• _WHAT TO DO_: Which lines of the data contain the string "left"? Show each of them.

──────── AVAILABLE DATA

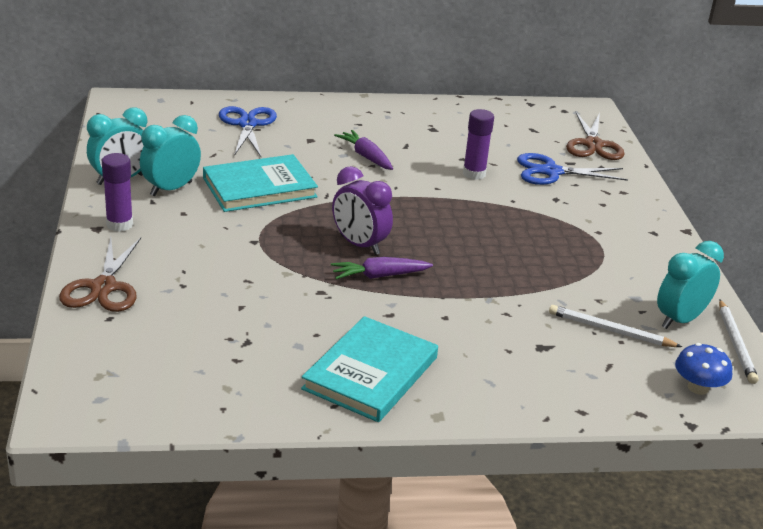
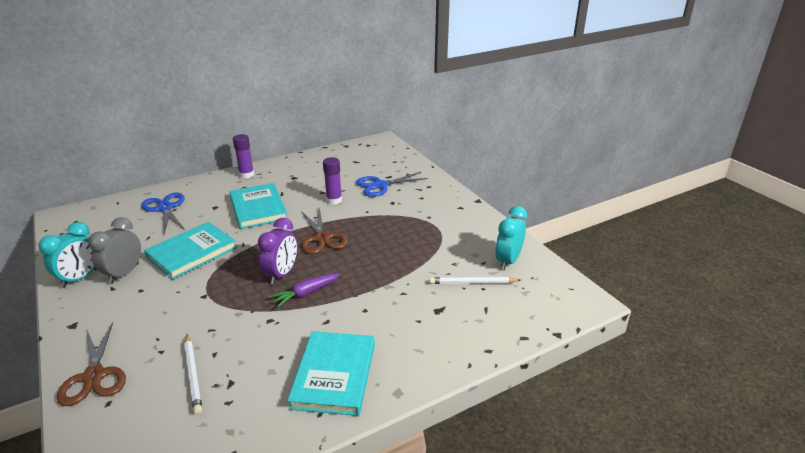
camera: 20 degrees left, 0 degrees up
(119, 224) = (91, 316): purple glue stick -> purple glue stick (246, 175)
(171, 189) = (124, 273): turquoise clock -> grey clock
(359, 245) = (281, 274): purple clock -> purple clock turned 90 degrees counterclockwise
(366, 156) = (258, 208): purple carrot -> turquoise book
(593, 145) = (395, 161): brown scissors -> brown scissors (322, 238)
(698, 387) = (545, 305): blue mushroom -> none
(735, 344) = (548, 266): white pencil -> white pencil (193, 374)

────────────────
──────── AVAILABLE DATA

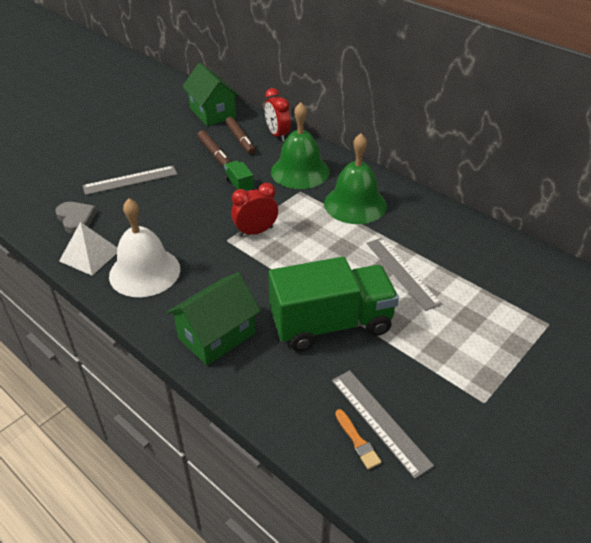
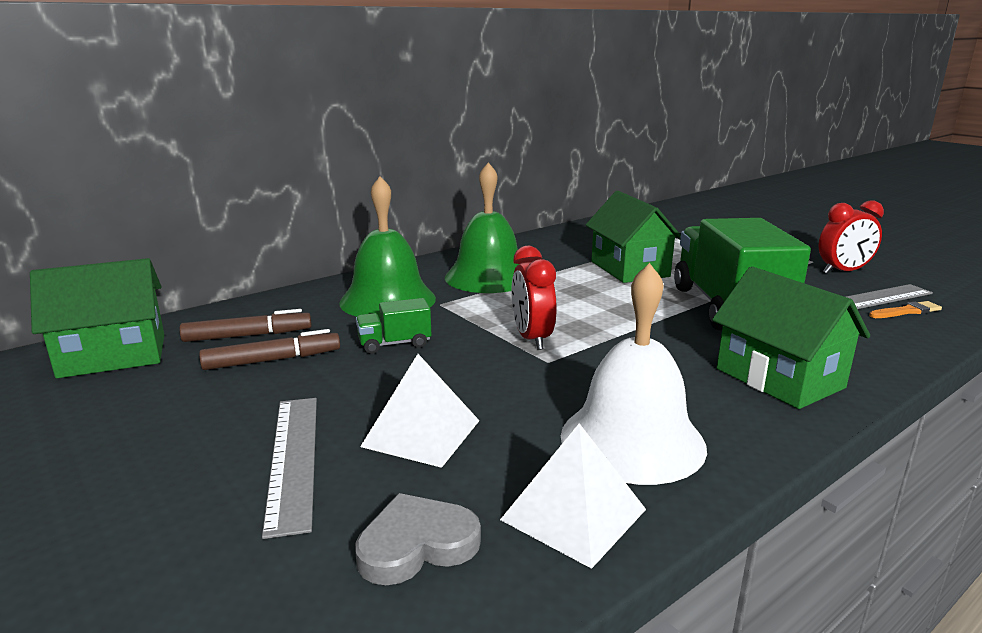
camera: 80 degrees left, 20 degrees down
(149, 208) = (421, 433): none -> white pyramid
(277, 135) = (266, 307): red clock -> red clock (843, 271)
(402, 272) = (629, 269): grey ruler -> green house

────────────────
──────── AVAILABLE DATA

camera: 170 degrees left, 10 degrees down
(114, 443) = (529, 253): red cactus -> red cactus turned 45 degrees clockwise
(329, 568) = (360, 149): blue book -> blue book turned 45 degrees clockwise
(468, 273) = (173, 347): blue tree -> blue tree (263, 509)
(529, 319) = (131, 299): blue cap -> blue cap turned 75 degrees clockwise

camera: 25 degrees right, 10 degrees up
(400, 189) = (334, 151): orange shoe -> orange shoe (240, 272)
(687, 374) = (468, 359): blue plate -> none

────────────────

• _ANSWER TO THE EXERCISE_:
camera: 20 degrees left, 0 degrees up
camera: 80 degrees left, 20 degrees down
camera: 170 degrees left, 10 degrees down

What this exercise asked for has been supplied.